====== Materials provided

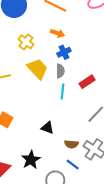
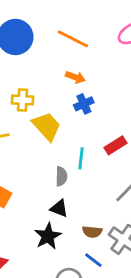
yellow cross: (26, 42) -> (23, 100), moved, turned -35
gray semicircle: (60, 71) -> (61, 176), moved
black star: (31, 160) -> (48, 236), moved

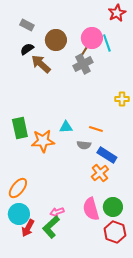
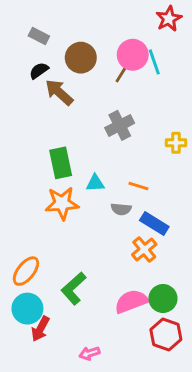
gray cross: (83, 64) -> (120, 125), moved
green rectangle: (20, 128) -> (61, 163), moved
pink semicircle: (91, 209) -> (131, 301), turned 85
pink arrow: (57, 212) -> (89, 353), moved
green L-shape: (51, 227) -> (74, 288), moved

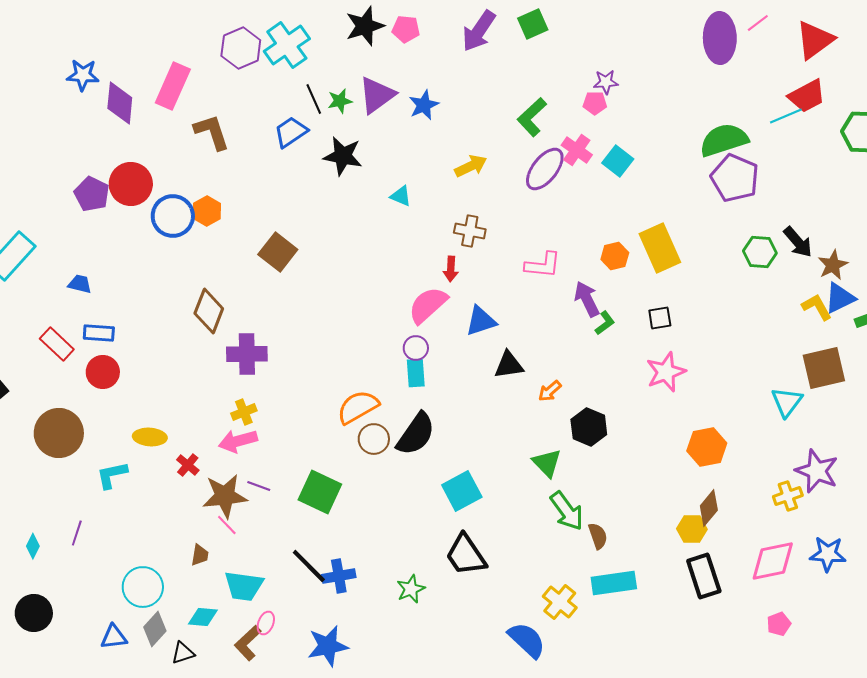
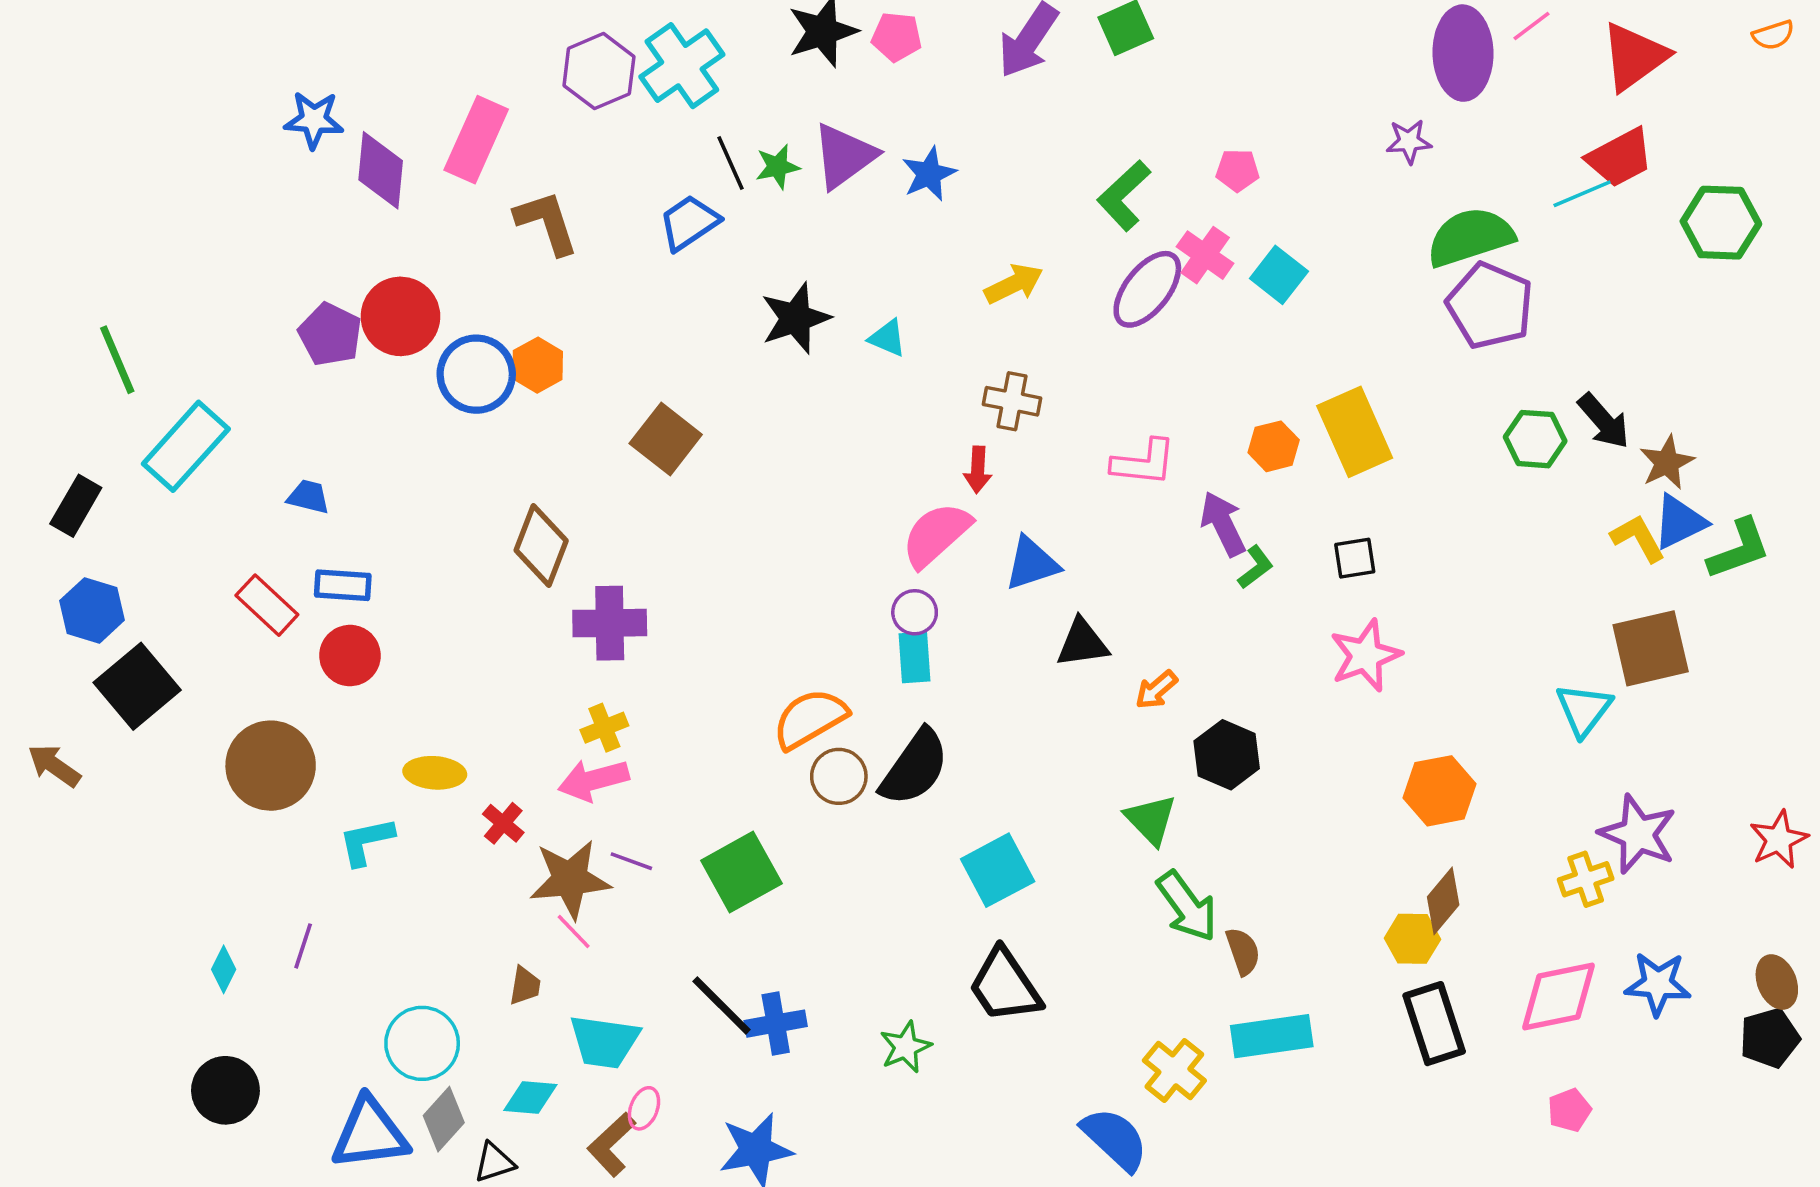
purple star: (606, 82) -> (1409, 141), moved
black star: (343, 156) -> (796, 318), moved, turned -30
green square: (320, 492) -> (741, 872), turned 36
blue triangle: (114, 637) -> (370, 1134), size x1.6

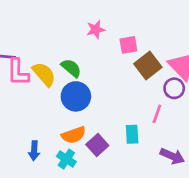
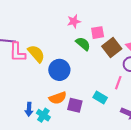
green semicircle: (71, 68) -> (83, 44), moved
cyan rectangle: (132, 134) -> (100, 97), turned -56
purple square: (97, 145) -> (75, 105), turned -35
cyan cross: (66, 159) -> (43, 115), moved

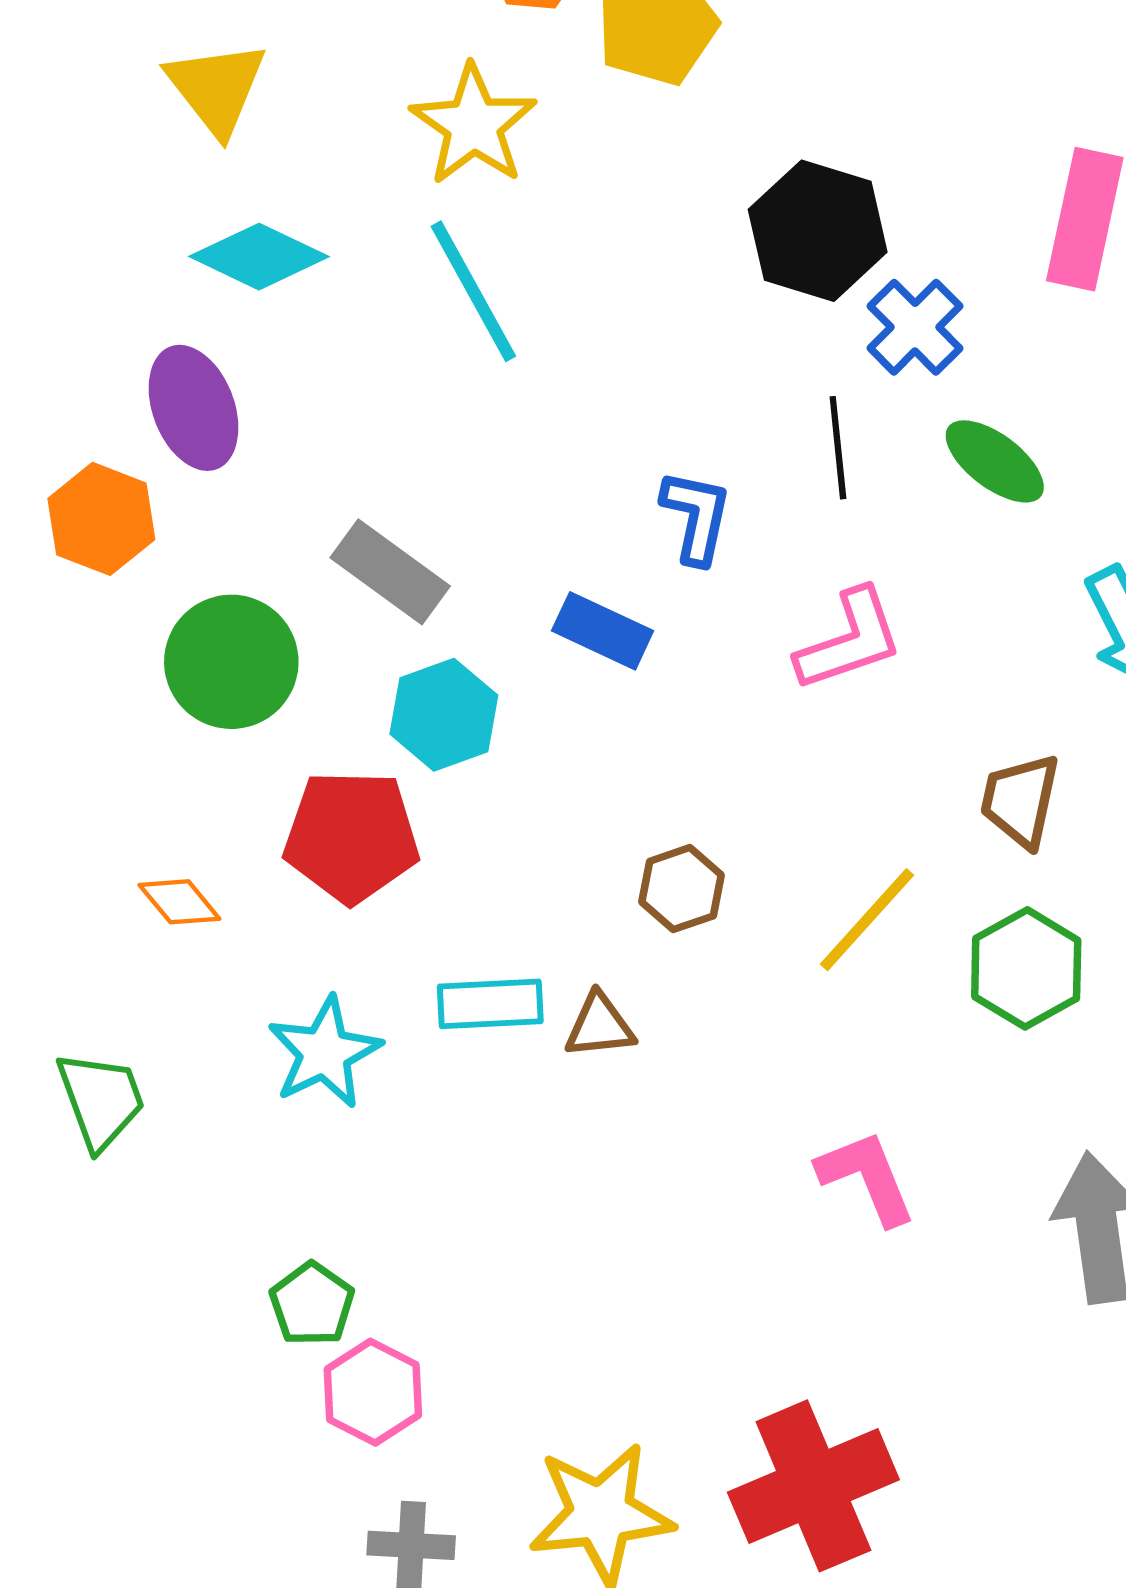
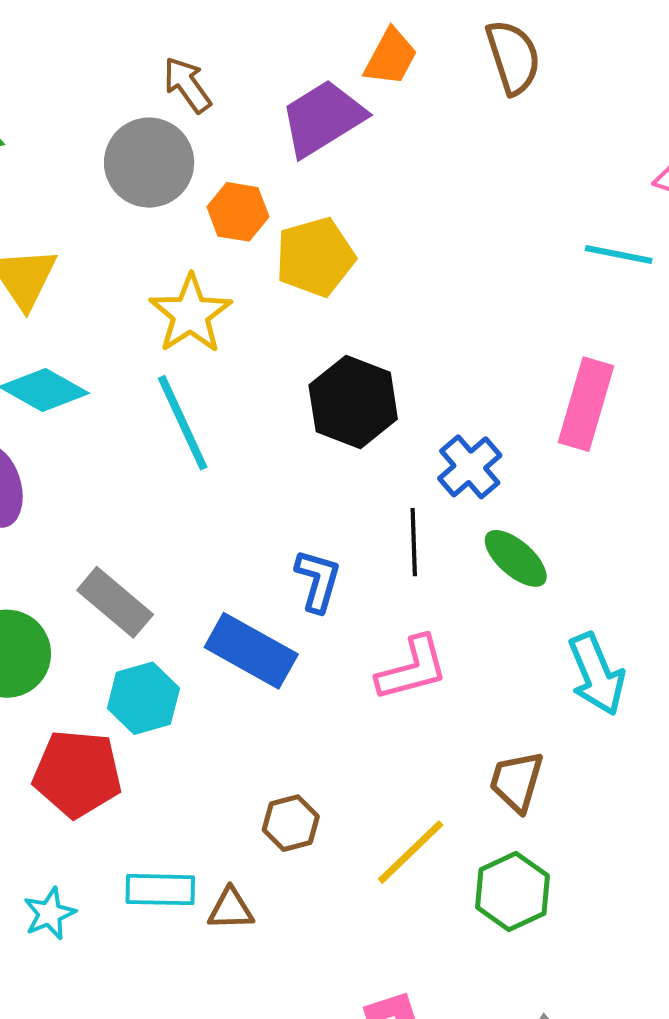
black hexagon: (818, 231) -> (353, 402), moved
blue rectangle: (603, 631) -> (251, 651), size x1.4
cyan star: (324, 1053) -> (50, 914), size x0.7

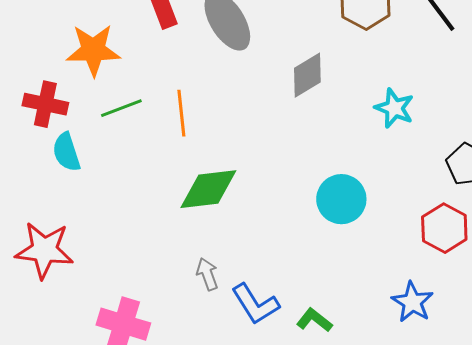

============

## Activity:
For this exercise, repeat word for word only the lines from the one containing "green rectangle: (20, 128)" through the end of the data, including both. Pictures do not go in the copy.

## Task result:
green rectangle: (20, 128) -> (61, 163), moved
pink semicircle: (91, 209) -> (131, 301), turned 85
pink arrow: (57, 212) -> (89, 353), moved
green L-shape: (51, 227) -> (74, 288), moved

purple star: (606, 82) -> (1409, 141), moved
black star: (343, 156) -> (796, 318), moved, turned -30
green square: (320, 492) -> (741, 872), turned 36
blue triangle: (114, 637) -> (370, 1134), size x1.6

green semicircle: (71, 68) -> (83, 44), moved
cyan rectangle: (132, 134) -> (100, 97), turned -56
purple square: (97, 145) -> (75, 105), turned -35
cyan cross: (66, 159) -> (43, 115), moved

black hexagon: (818, 231) -> (353, 402), moved
blue rectangle: (603, 631) -> (251, 651), size x1.4
cyan star: (324, 1053) -> (50, 914), size x0.7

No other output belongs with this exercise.